• **To do**: For this exercise, an exact copy is needed of only the lines from the one containing "brown cross: (59, 265) -> (75, 307), moved" through the end of the data, with pictures left out.

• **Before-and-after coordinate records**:
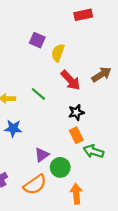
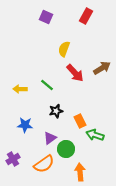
red rectangle: (83, 15) -> (86, 16), turned -49
purple square: (37, 40) -> (46, 17), moved
black star: (76, 112) -> (56, 111), moved
blue star: (13, 128) -> (25, 125), moved

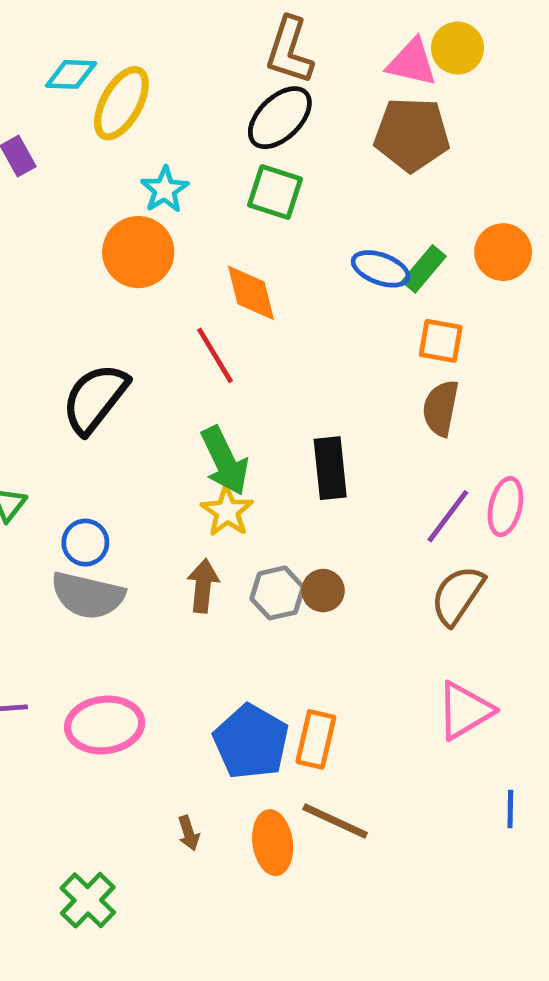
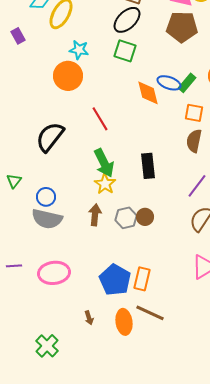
cyan star: (165, 190) -> (79, 50), turned -30
orange diamond: (251, 293) -> (148, 93), moved

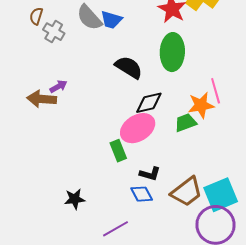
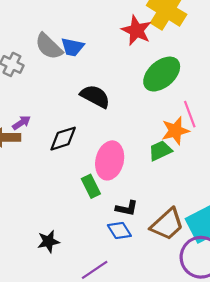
green ellipse: (172, 52) -> (162, 74), moved, turned 51
black diamond: (149, 103) -> (63, 139), moved
pink ellipse: (138, 128) -> (110, 160), turned -40

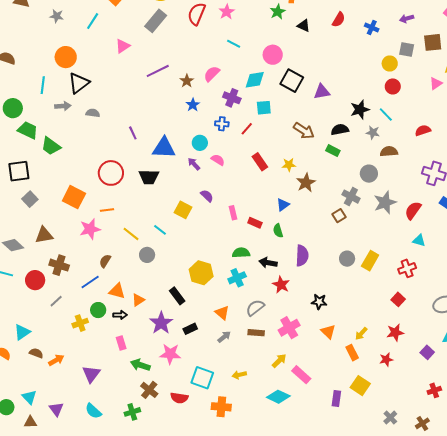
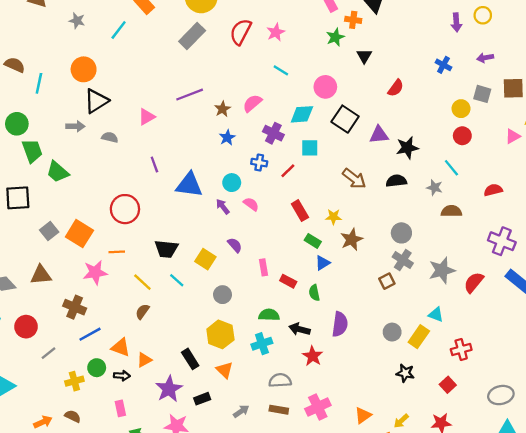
red semicircle: (339, 20) -> (396, 88), moved
black triangle: (304, 26) -> (364, 56), turned 32
pink triangle: (123, 46) -> (147, 117), moved
cyan line: (43, 85) -> (39, 83), moved
black star: (360, 110) -> (407, 148), moved
green trapezoid: (28, 130) -> (32, 151), turned 40
green rectangle: (333, 151) -> (313, 241), moved
gray circle: (369, 174) -> (401, 233), moved
black trapezoid: (149, 177) -> (166, 249), moved
gray square: (30, 199) -> (49, 231), moved
cyan triangle: (419, 240) -> (436, 315), moved
gray circle: (147, 255) -> (222, 295), moved
brown semicircle: (105, 261) -> (142, 312), moved
brown cross: (59, 265) -> (75, 307), moved
black star: (319, 302) -> (405, 373), moved
gray semicircle: (255, 308) -> (280, 380), turned 30
orange triangle: (222, 313) -> (225, 370), moved
orange triangle: (328, 332) -> (363, 415), turned 35
brown semicircle: (36, 353) -> (73, 416), moved

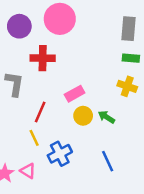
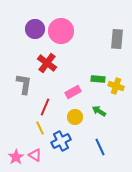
purple circle: (19, 26) -> (35, 29), moved
red cross: (43, 58) -> (47, 63), turned 36
green rectangle: (131, 58) -> (98, 79), moved
yellow circle: (83, 116) -> (75, 117), moved

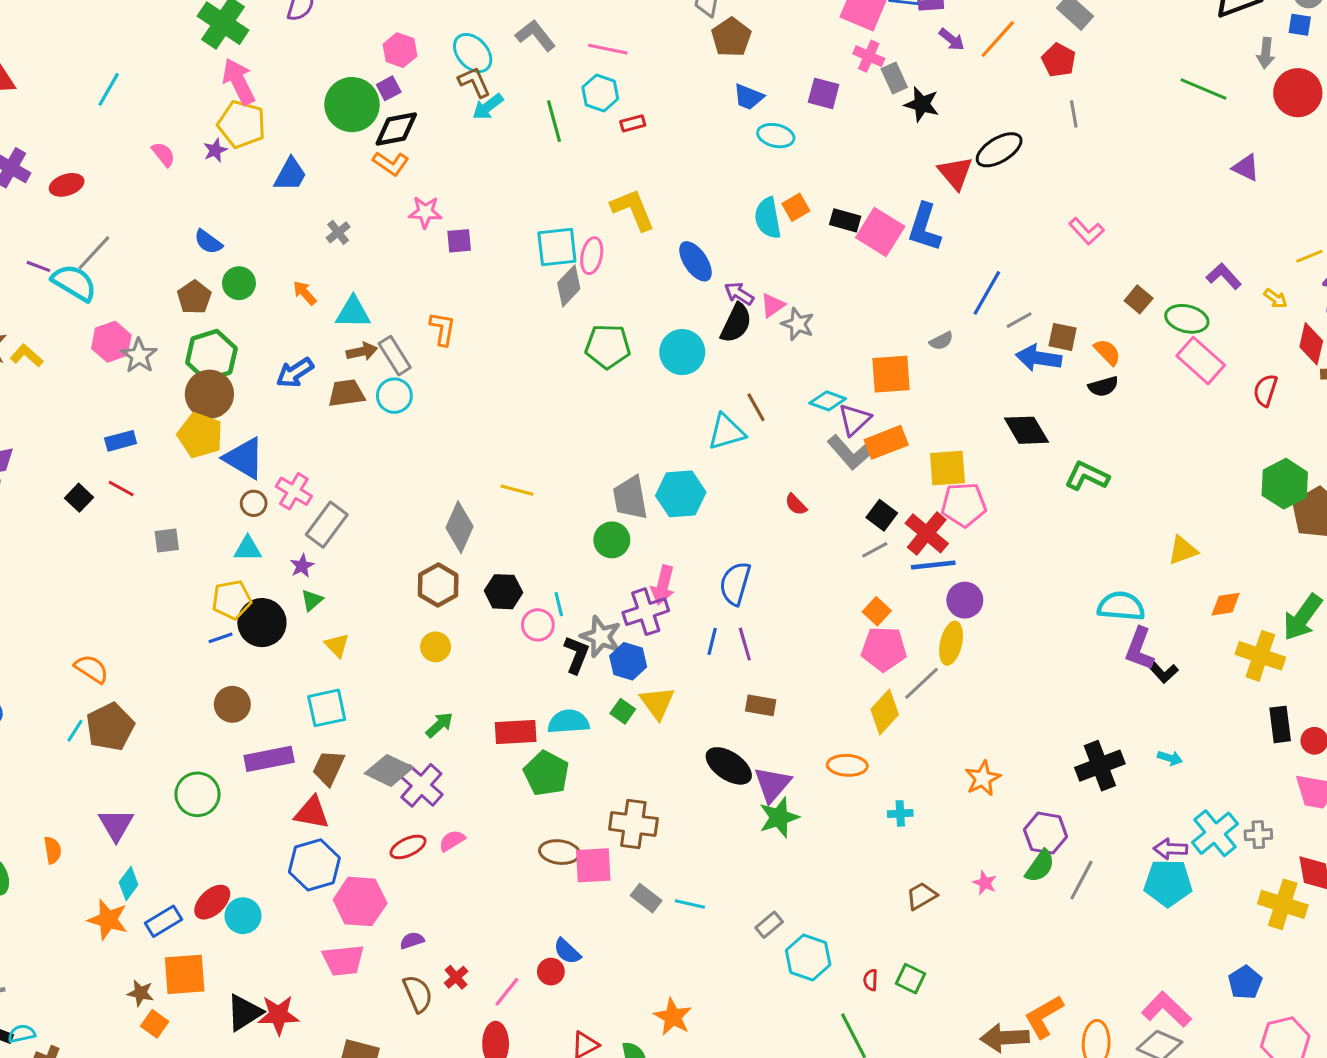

• **Answer to the exercise**:
brown cross: (59, 265) -> (75, 307), moved
black star: (319, 302) -> (405, 373), moved
gray semicircle: (255, 308) -> (280, 380), turned 30
orange triangle: (222, 313) -> (225, 370), moved
orange triangle: (328, 332) -> (363, 415), turned 35
brown semicircle: (36, 353) -> (73, 416), moved

purple circle: (19, 26) -> (35, 29), moved
red cross: (43, 58) -> (47, 63), turned 36
green rectangle: (131, 58) -> (98, 79), moved
yellow circle: (83, 116) -> (75, 117), moved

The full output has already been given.